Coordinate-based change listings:
----------------

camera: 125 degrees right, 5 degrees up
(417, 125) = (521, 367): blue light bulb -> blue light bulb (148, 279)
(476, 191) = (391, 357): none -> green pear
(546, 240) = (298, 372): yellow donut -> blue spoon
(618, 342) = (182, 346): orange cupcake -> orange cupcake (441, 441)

----------------

- YOUR GOAL -
All of the records are to be reproduced exactly as they were given.

- SOLUTION TO THIS TASK -
camera: 125 degrees right, 5 degrees up
(417, 125) = (521, 367): blue light bulb -> blue light bulb (148, 279)
(476, 191) = (391, 357): none -> green pear
(546, 240) = (298, 372): yellow donut -> blue spoon
(618, 342) = (182, 346): orange cupcake -> orange cupcake (441, 441)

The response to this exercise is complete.